• [THE TASK] Find the line that contains "U103 pin OUT: W10 -> W1"; please output it and each line after it, exactly as shown, up to the end of the entries below, skipping pictures.

■ ■ ■ ■ ■ ■ ■

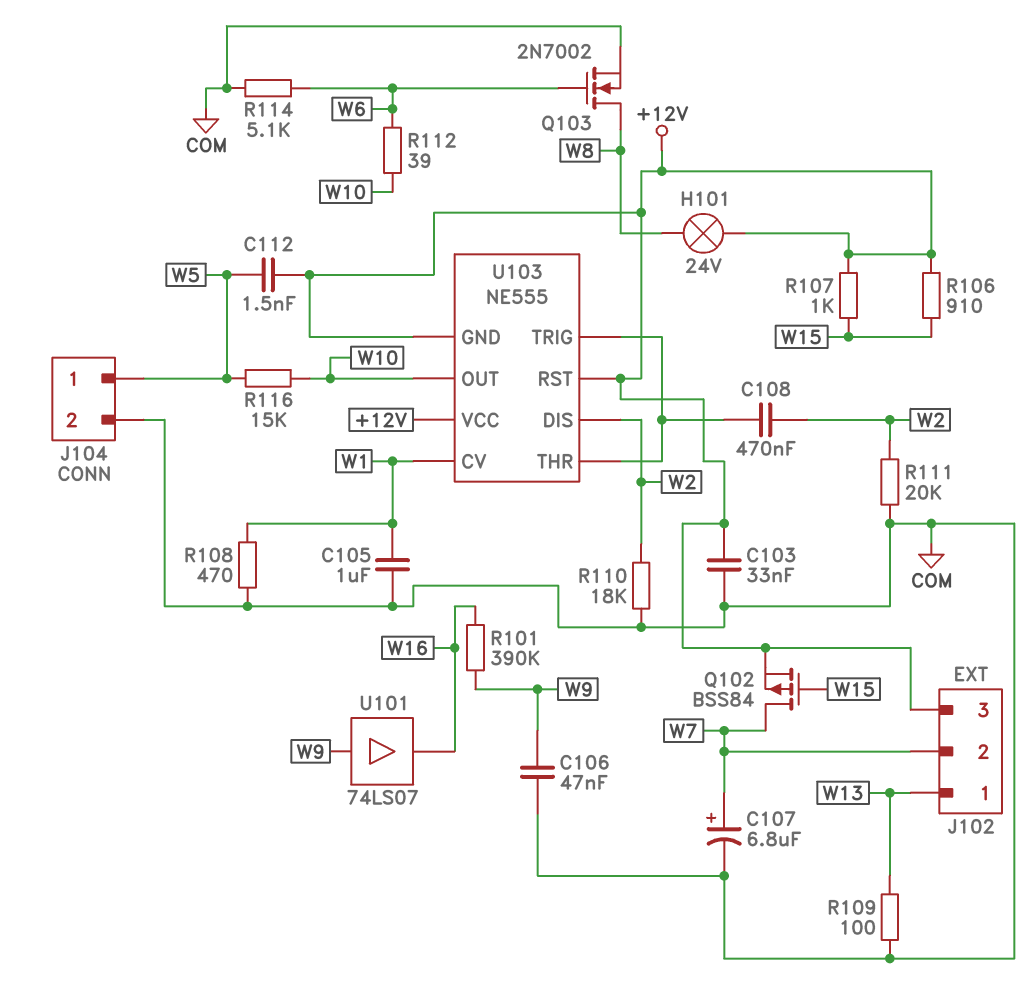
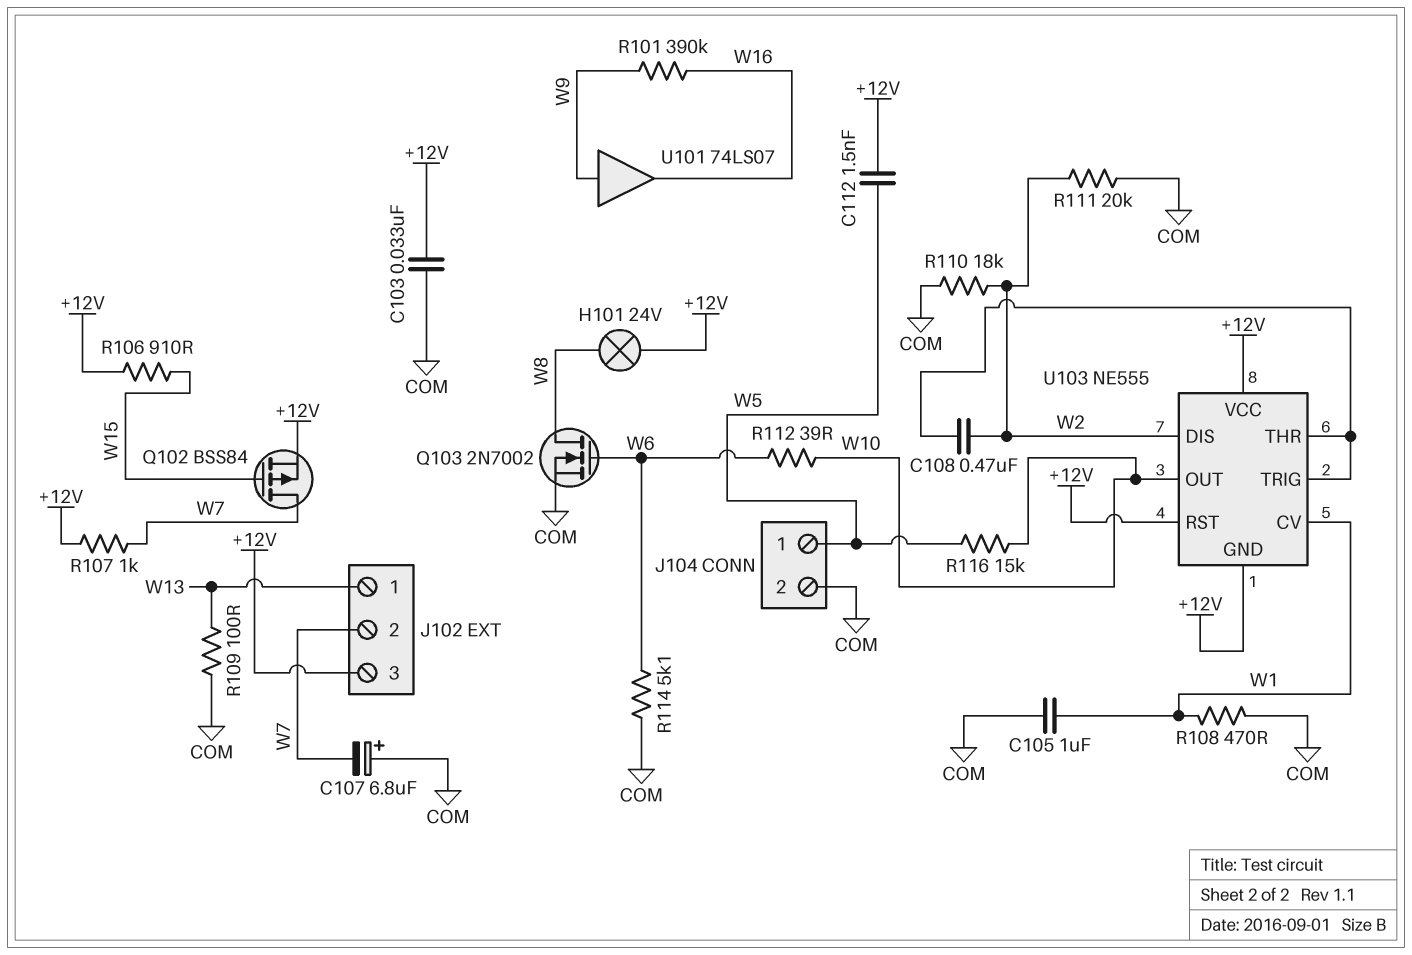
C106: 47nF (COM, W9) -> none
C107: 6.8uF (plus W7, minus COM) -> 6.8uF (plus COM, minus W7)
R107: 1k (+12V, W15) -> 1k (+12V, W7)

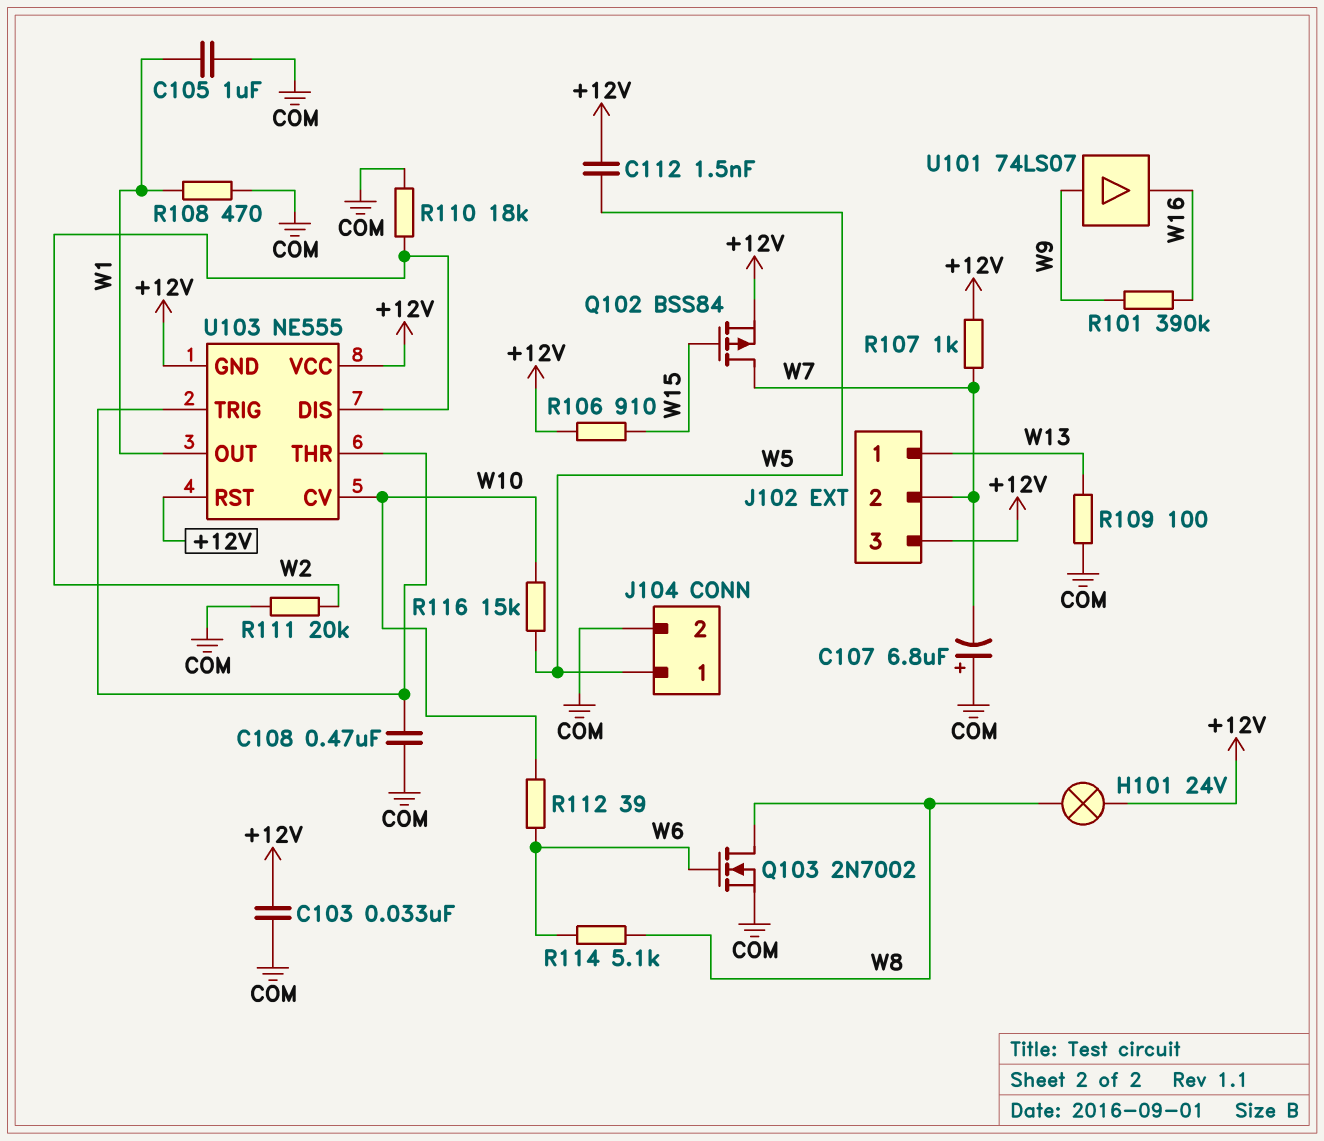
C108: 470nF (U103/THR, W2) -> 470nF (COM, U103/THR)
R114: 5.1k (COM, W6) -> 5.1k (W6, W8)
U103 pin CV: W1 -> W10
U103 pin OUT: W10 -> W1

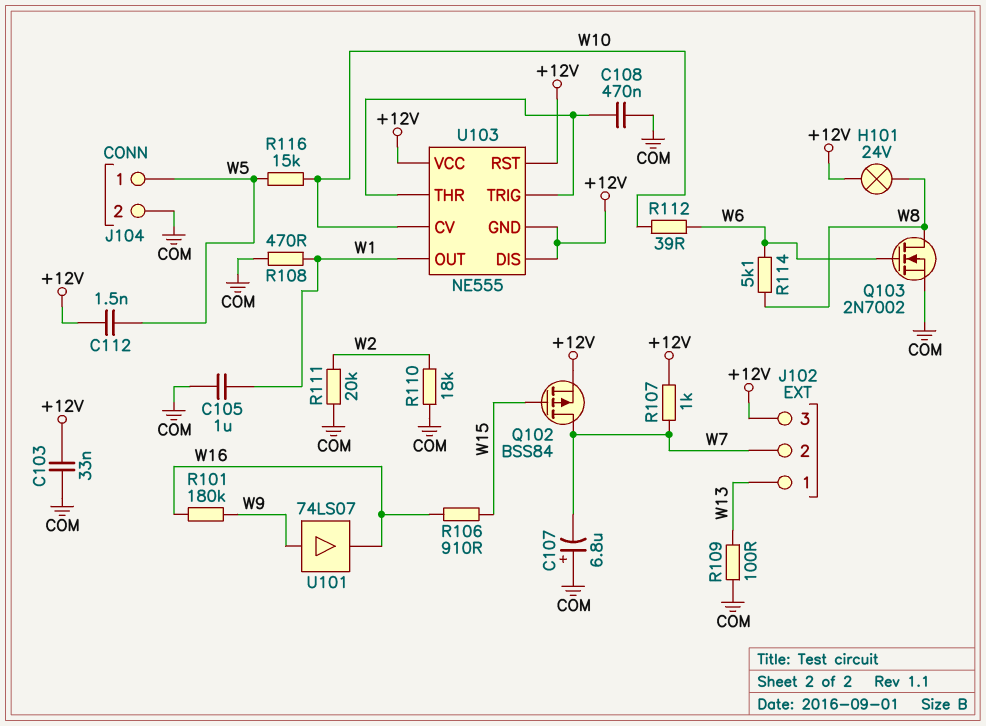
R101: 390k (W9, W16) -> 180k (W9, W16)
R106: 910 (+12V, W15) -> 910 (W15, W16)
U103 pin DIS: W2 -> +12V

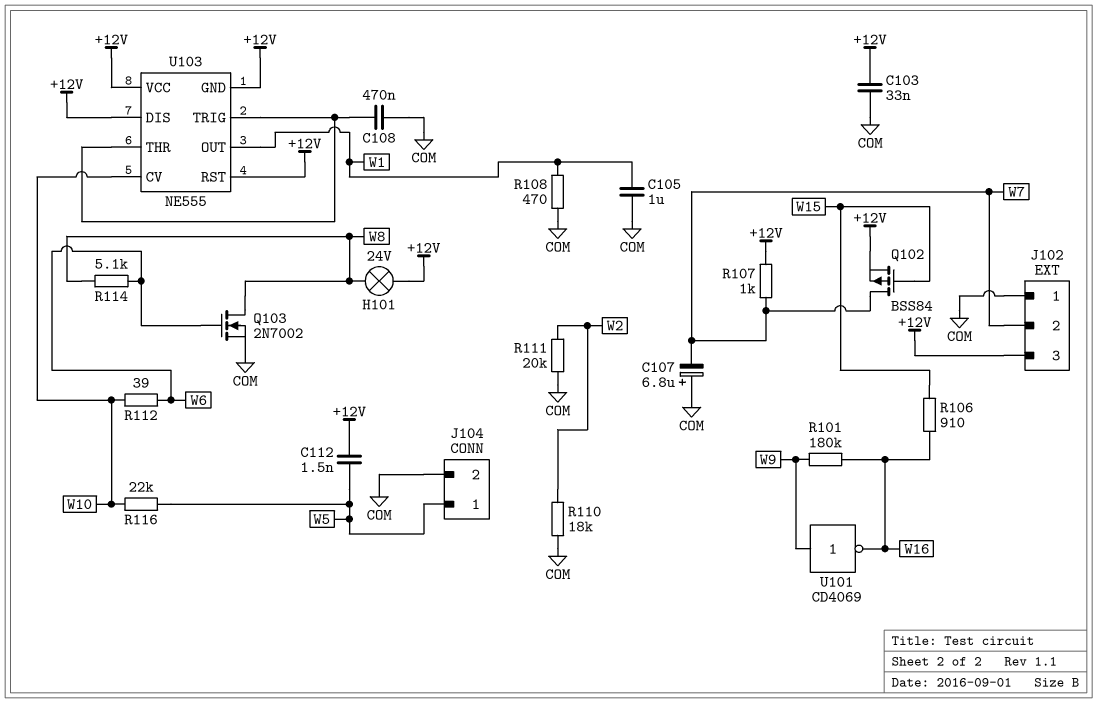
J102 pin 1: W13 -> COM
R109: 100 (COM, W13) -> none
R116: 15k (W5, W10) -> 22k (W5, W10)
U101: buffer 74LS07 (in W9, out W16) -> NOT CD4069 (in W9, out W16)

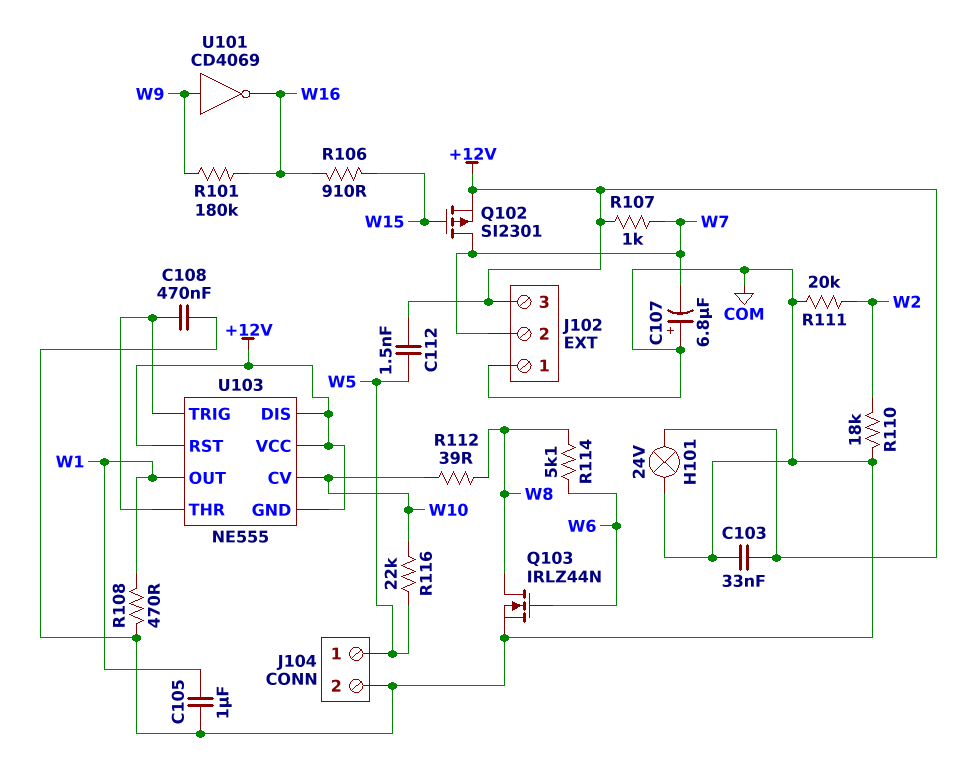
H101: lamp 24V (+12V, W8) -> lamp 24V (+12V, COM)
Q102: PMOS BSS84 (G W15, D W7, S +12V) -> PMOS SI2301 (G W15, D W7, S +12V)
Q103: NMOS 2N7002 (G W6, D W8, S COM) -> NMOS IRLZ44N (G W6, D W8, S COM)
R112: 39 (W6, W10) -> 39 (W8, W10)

■ ■ ■ ■ ■ ■ ■

• [RESULT OF THIS TASK]
U103 pin OUT: W10 -> W1

R101: 390k (W9, W16) -> 180k (W9, W16)
R106: 910 (+12V, W15) -> 910 (W15, W16)
U103 pin DIS: W2 -> +12V

J102 pin 1: W13 -> COM
R109: 100 (COM, W13) -> none
R116: 15k (W5, W10) -> 22k (W5, W10)
U101: buffer 74LS07 (in W9, out W16) -> NOT CD4069 (in W9, out W16)

H101: lamp 24V (+12V, W8) -> lamp 24V (+12V, COM)
Q102: PMOS BSS84 (G W15, D W7, S +12V) -> PMOS SI2301 (G W15, D W7, S +12V)
Q103: NMOS 2N7002 (G W6, D W8, S COM) -> NMOS IRLZ44N (G W6, D W8, S COM)
R112: 39 (W6, W10) -> 39 (W8, W10)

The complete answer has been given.